Repeat, exactly as written, the line containing "brush (cobalt) (no. 1 from left)" and each line after it through the end of the data.
-------------------------
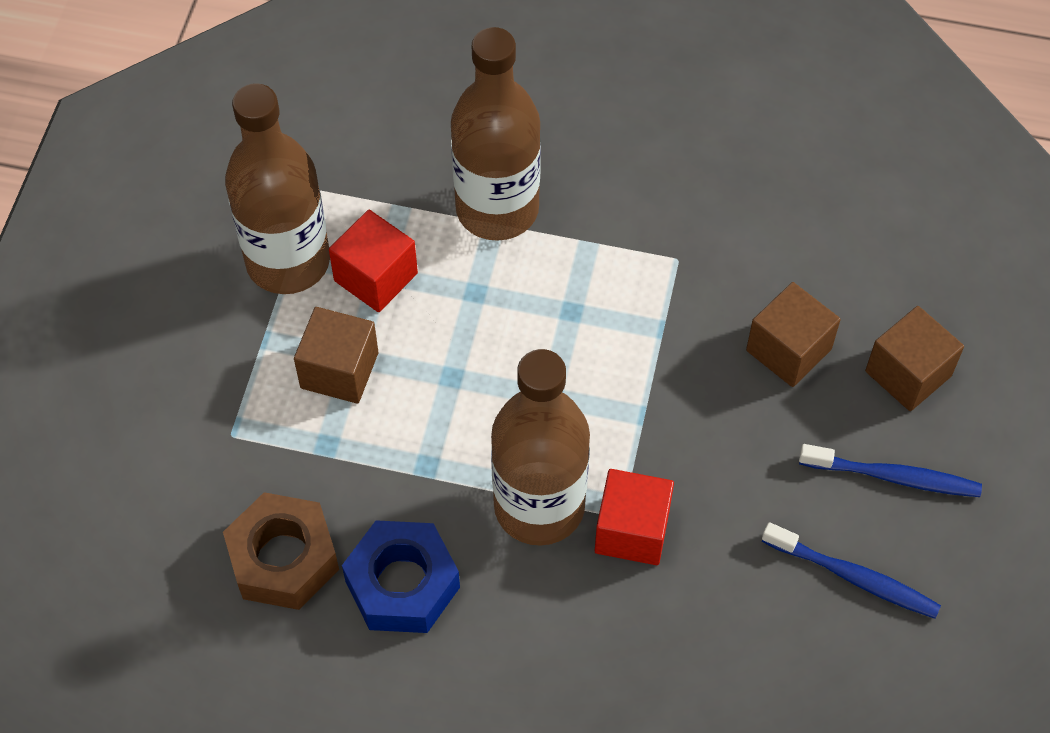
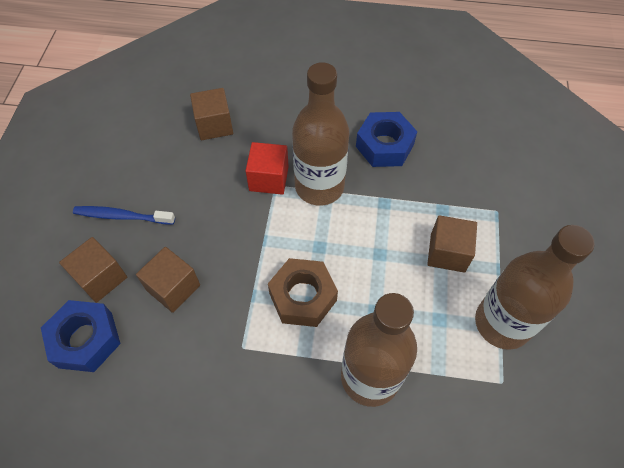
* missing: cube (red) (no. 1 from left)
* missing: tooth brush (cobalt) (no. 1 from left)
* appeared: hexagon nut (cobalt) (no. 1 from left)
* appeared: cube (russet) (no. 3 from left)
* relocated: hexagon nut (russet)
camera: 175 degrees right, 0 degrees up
-------------------------
REPLY ->
* missing: tooth brush (cobalt) (no. 1 from left)
* appeared: hexagon nut (cobalt) (no. 1 from left)
* appeared: cube (russet) (no. 3 from left)
* relocated: hexagon nut (russet)
camera: 175 degrees right, 0 degrees up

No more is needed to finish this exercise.